====== Input material
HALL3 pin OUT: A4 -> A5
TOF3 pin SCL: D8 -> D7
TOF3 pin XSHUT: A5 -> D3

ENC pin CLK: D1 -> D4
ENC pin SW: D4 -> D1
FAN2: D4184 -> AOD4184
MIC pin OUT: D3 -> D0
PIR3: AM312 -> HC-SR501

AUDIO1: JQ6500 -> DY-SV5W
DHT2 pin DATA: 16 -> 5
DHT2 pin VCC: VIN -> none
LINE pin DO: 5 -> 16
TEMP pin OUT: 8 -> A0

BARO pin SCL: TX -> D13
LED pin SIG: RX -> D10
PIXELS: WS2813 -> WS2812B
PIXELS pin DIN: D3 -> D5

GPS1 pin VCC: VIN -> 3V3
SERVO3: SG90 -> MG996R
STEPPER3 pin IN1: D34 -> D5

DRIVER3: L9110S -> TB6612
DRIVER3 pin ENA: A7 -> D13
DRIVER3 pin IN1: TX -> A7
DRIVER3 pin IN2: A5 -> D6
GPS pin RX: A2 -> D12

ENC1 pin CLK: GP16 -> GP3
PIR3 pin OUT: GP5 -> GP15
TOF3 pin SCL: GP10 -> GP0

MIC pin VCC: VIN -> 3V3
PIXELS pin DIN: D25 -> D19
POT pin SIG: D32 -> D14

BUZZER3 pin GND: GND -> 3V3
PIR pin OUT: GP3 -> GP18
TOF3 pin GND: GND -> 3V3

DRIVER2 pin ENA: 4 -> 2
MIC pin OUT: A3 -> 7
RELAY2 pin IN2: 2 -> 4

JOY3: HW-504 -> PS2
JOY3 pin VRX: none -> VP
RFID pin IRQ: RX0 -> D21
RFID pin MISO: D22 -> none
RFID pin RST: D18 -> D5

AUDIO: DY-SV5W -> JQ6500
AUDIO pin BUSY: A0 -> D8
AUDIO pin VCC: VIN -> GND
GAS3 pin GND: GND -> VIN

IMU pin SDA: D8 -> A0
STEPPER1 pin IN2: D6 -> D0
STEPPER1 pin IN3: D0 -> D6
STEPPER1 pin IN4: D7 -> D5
============
Problem to solve. All records shown above are to be output exactly.

Response for this exercise.
HALL3 pin OUT: A4 -> A5
TOF3 pin SCL: D8 -> D7
TOF3 pin XSHUT: A5 -> D3

ENC pin CLK: D1 -> D4
ENC pin SW: D4 -> D1
FAN2: D4184 -> AOD4184
MIC pin OUT: D3 -> D0
PIR3: AM312 -> HC-SR501

AUDIO1: JQ6500 -> DY-SV5W
DHT2 pin DATA: 16 -> 5
DHT2 pin VCC: VIN -> none
LINE pin DO: 5 -> 16
TEMP pin OUT: 8 -> A0

BARO pin SCL: TX -> D13
LED pin SIG: RX -> D10
PIXELS: WS2813 -> WS2812B
PIXELS pin DIN: D3 -> D5

GPS1 pin VCC: VIN -> 3V3
SERVO3: SG90 -> MG996R
STEPPER3 pin IN1: D34 -> D5

DRIVER3: L9110S -> TB6612
DRIVER3 pin ENA: A7 -> D13
DRIVER3 pin IN1: TX -> A7
DRIVER3 pin IN2: A5 -> D6
GPS pin RX: A2 -> D12

ENC1 pin CLK: GP16 -> GP3
PIR3 pin OUT: GP5 -> GP15
TOF3 pin SCL: GP10 -> GP0

MIC pin VCC: VIN -> 3V3
PIXELS pin DIN: D25 -> D19
POT pin SIG: D32 -> D14

BUZZER3 pin GND: GND -> 3V3
PIR pin OUT: GP3 -> GP18
TOF3 pin GND: GND -> 3V3

DRIVER2 pin ENA: 4 -> 2
MIC pin OUT: A3 -> 7
RELAY2 pin IN2: 2 -> 4

JOY3: HW-504 -> PS2
JOY3 pin VRX: none -> VP
RFID pin IRQ: RX0 -> D21
RFID pin MISO: D22 -> none
RFID pin RST: D18 -> D5

AUDIO: DY-SV5W -> JQ6500
AUDIO pin BUSY: A0 -> D8
AUDIO pin VCC: VIN -> GND
GAS3 pin GND: GND -> VIN

IMU pin SDA: D8 -> A0
STEPPER1 pin IN2: D6 -> D0
STEPPER1 pin IN3: D0 -> D6
STEPPER1 pin IN4: D7 -> D5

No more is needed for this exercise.